--- Start ---

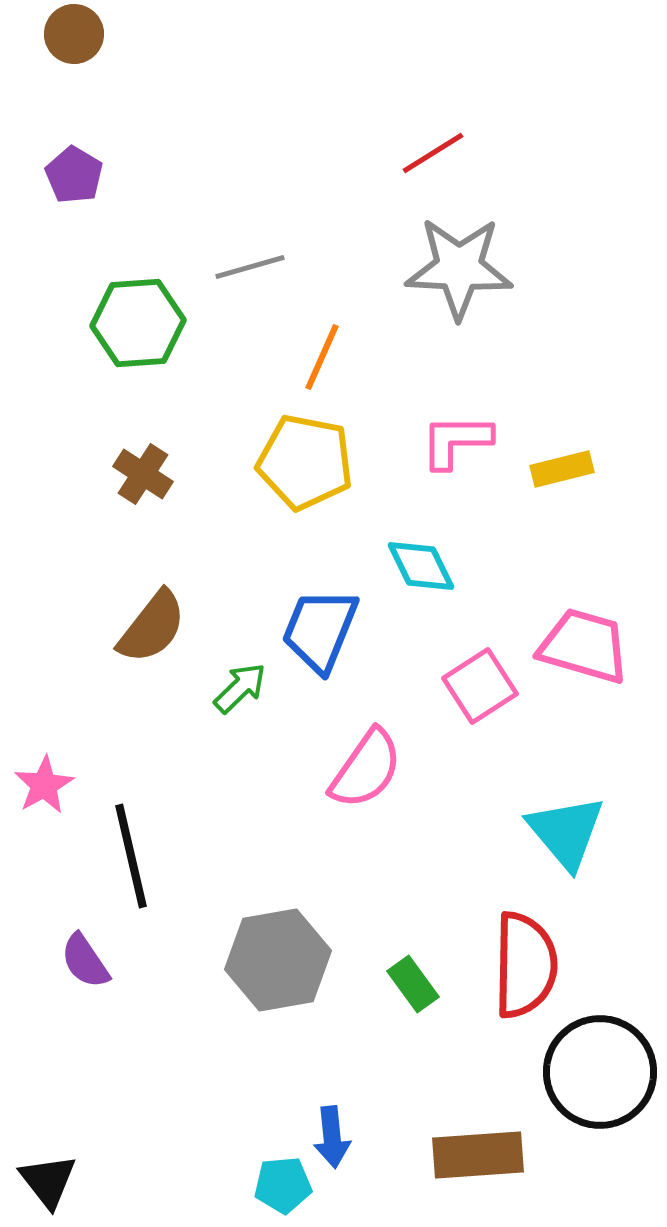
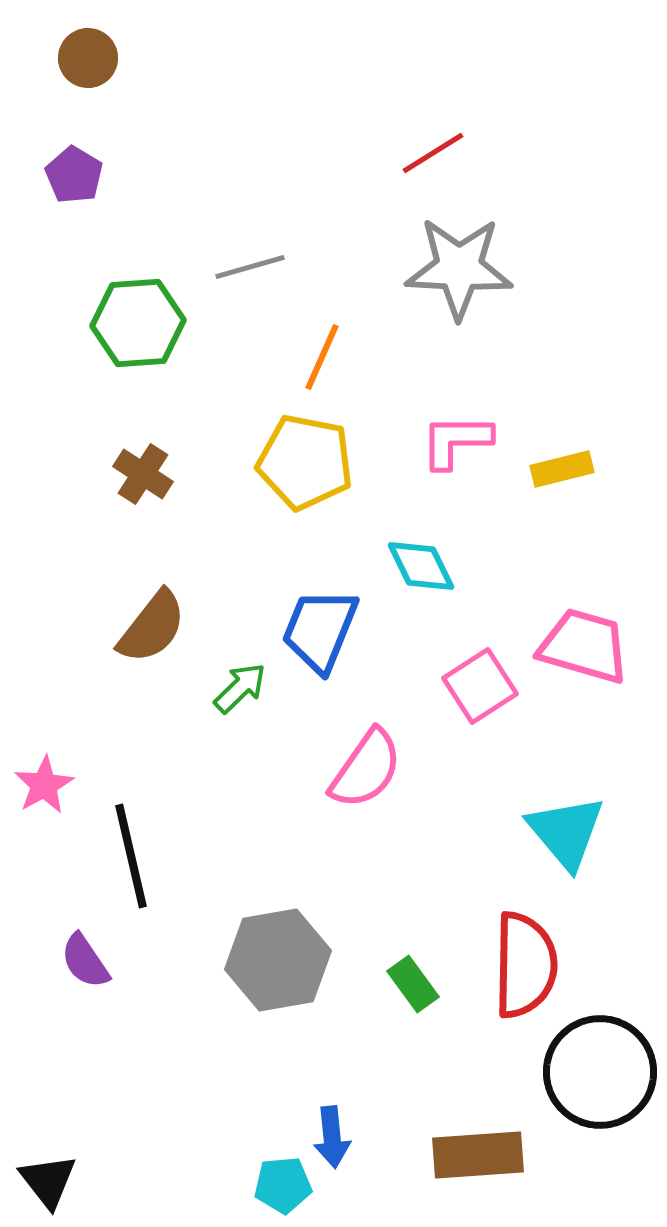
brown circle: moved 14 px right, 24 px down
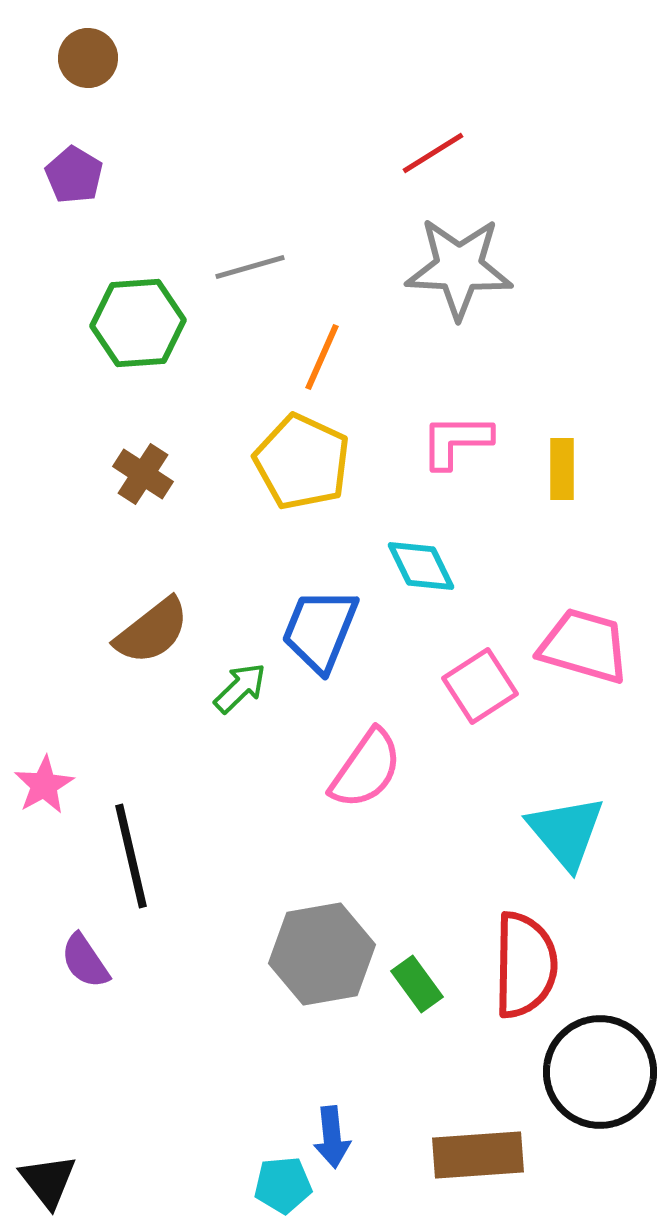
yellow pentagon: moved 3 px left; rotated 14 degrees clockwise
yellow rectangle: rotated 76 degrees counterclockwise
brown semicircle: moved 4 px down; rotated 14 degrees clockwise
gray hexagon: moved 44 px right, 6 px up
green rectangle: moved 4 px right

--- End ---

**GIVEN PROBLEM:**
Rewrite the lines of the records with "rotated" replaced by "turned" throughout, keeping everything else unchanged. Leave out the picture lines.

**RIGHT ANSWER:**
brown circle: moved 14 px right, 24 px down
yellow pentagon: moved 3 px left; turned 14 degrees clockwise
yellow rectangle: turned 76 degrees counterclockwise
brown semicircle: moved 4 px down; turned 14 degrees clockwise
gray hexagon: moved 44 px right, 6 px up
green rectangle: moved 4 px right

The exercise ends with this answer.